■ **Directions for this task**
Extract every line of the entries below that contains the string "kern", matching its case exactly.
::: Data provided
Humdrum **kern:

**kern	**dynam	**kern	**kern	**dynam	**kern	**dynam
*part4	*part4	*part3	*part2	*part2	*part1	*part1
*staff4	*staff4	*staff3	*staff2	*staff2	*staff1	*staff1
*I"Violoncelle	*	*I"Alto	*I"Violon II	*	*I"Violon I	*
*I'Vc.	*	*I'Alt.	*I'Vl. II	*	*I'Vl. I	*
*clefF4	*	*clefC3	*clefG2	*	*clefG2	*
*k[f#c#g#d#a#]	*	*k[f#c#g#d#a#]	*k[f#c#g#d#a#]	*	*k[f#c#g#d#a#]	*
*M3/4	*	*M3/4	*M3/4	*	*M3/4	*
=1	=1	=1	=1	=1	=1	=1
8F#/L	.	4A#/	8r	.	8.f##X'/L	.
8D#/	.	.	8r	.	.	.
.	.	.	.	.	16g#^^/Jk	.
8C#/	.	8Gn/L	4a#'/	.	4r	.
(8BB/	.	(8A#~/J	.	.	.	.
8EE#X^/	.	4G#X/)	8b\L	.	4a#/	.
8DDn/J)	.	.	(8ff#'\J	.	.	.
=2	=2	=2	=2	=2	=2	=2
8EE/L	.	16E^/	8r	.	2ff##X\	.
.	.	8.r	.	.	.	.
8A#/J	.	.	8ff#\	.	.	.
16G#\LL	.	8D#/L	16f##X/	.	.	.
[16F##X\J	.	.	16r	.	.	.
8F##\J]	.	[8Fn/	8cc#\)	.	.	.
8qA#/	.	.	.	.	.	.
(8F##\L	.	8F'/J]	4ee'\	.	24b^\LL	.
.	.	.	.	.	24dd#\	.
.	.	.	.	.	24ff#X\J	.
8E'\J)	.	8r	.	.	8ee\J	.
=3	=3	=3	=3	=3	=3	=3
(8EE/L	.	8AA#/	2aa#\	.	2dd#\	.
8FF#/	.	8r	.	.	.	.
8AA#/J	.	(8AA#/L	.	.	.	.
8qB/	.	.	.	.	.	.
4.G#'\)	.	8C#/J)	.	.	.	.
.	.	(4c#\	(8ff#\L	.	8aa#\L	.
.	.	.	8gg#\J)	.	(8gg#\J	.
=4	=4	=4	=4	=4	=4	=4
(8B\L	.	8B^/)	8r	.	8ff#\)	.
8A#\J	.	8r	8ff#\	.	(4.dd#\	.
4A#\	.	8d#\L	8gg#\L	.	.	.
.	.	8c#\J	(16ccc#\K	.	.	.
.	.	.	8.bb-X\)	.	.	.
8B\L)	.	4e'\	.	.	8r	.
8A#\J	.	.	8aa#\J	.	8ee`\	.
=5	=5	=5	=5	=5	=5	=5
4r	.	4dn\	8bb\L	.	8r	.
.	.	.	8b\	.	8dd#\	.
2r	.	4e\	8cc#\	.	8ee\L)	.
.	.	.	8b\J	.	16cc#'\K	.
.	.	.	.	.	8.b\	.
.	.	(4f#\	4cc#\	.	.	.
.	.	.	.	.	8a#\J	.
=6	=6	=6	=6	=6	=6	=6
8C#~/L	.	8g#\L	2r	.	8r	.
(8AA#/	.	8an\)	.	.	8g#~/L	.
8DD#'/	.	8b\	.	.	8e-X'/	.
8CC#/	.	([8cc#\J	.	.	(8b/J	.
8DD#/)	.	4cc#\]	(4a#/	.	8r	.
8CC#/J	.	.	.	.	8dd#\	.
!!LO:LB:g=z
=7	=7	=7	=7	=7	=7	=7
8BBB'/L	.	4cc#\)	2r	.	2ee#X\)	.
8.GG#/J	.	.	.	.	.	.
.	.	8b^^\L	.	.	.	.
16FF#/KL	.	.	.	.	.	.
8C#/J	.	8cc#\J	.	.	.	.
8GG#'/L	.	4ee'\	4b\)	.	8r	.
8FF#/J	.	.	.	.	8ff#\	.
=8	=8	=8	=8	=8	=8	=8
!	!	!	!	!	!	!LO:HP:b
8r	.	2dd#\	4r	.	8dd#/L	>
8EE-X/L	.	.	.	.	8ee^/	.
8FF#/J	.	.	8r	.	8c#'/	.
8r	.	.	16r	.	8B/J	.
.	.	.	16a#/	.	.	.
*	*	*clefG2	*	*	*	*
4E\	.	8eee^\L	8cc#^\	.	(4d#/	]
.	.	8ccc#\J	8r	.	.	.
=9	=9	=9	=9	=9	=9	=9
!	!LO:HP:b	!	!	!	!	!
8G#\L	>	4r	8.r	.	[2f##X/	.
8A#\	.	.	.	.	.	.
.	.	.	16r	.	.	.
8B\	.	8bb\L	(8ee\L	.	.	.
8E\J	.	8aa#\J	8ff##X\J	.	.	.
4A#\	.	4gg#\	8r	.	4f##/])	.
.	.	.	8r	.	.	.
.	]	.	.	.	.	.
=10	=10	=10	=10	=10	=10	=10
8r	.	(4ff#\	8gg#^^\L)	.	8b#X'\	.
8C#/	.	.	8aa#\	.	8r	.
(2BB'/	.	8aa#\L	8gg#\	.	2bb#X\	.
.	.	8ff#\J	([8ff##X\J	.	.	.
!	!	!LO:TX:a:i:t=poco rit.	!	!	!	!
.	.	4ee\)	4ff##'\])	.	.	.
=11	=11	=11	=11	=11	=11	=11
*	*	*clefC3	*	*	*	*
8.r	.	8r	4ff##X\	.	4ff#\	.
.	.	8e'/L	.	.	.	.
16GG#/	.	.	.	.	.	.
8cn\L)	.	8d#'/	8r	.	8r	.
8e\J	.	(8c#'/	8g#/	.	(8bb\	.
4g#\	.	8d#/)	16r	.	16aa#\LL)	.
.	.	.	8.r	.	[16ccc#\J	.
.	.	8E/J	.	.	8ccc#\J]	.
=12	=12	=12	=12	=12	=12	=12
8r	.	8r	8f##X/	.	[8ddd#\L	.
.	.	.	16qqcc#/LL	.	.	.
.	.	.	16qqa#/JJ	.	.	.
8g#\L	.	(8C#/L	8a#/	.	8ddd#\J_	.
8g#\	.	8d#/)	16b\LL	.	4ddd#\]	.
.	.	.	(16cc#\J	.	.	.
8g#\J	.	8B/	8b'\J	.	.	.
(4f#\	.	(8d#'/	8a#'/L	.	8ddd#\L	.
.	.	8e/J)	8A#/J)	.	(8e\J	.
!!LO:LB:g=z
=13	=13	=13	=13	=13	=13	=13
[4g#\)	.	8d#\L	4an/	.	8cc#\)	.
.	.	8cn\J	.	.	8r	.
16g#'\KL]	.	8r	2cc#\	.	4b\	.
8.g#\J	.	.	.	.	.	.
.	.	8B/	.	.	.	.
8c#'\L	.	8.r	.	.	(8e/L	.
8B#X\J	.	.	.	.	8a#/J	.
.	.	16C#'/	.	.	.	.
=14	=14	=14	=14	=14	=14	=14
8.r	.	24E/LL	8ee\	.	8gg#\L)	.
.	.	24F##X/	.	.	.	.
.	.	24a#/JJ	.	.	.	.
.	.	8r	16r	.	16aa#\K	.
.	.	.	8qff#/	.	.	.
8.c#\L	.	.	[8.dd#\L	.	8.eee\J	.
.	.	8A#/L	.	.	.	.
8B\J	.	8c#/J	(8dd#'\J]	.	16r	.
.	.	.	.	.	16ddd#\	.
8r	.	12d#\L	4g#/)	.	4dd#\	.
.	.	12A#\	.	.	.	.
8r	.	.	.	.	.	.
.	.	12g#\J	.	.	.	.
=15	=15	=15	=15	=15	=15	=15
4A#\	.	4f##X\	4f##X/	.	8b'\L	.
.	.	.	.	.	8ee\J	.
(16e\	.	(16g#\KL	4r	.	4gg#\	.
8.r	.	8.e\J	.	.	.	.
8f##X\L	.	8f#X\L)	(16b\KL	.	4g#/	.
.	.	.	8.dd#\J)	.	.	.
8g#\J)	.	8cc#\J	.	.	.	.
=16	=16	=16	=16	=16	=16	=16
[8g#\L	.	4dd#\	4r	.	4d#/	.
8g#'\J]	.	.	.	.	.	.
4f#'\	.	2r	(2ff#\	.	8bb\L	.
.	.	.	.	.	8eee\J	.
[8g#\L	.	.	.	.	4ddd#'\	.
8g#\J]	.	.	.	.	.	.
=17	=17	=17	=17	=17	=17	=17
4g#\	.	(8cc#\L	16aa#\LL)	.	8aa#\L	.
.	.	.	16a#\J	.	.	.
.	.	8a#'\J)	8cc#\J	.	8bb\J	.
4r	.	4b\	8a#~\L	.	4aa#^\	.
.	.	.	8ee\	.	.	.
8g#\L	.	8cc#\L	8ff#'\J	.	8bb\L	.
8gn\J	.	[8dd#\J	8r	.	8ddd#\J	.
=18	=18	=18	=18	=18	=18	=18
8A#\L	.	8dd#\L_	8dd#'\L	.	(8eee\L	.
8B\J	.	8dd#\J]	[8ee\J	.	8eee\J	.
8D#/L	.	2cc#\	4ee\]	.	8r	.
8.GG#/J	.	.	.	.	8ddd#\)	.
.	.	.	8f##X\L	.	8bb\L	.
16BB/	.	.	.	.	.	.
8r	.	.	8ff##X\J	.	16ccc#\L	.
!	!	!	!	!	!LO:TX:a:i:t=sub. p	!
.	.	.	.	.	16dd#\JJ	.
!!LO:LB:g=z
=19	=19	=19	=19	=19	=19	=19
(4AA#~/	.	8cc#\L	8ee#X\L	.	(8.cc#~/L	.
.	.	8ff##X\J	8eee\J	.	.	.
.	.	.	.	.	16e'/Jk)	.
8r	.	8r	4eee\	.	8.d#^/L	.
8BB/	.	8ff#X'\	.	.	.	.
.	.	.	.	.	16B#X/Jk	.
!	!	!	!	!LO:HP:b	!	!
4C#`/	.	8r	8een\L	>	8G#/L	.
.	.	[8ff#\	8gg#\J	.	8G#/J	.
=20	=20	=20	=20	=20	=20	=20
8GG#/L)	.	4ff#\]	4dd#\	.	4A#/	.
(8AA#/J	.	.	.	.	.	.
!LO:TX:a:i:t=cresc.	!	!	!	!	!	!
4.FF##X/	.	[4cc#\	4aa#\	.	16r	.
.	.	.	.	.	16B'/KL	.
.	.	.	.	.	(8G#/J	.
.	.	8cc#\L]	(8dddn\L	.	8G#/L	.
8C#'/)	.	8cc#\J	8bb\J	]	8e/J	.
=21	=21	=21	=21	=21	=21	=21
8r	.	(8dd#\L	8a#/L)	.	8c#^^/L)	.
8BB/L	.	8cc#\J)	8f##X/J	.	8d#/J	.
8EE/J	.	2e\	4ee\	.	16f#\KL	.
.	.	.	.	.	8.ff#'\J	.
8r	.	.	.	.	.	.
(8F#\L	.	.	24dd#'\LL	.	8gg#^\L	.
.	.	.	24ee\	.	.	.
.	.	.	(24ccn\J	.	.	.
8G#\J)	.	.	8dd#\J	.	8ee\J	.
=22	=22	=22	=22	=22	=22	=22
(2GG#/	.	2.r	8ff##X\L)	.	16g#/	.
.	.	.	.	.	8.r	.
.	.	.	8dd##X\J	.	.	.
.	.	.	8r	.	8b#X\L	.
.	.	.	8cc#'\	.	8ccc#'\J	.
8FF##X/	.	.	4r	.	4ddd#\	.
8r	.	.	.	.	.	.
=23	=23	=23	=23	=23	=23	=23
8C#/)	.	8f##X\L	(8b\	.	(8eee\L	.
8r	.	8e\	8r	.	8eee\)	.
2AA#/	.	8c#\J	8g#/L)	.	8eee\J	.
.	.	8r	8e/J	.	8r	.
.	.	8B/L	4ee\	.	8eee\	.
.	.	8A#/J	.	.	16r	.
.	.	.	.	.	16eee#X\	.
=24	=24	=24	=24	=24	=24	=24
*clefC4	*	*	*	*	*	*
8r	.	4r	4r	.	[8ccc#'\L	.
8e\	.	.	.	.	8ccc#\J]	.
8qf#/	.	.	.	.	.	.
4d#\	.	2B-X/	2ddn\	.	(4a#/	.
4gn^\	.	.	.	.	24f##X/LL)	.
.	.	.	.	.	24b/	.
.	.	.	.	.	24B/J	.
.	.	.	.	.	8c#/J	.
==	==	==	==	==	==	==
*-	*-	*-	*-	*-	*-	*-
::::::
■ **The answer**
Humdrum **kern:
**kern	**dynam	**kern	**kern	**dynam	**kern	**dynam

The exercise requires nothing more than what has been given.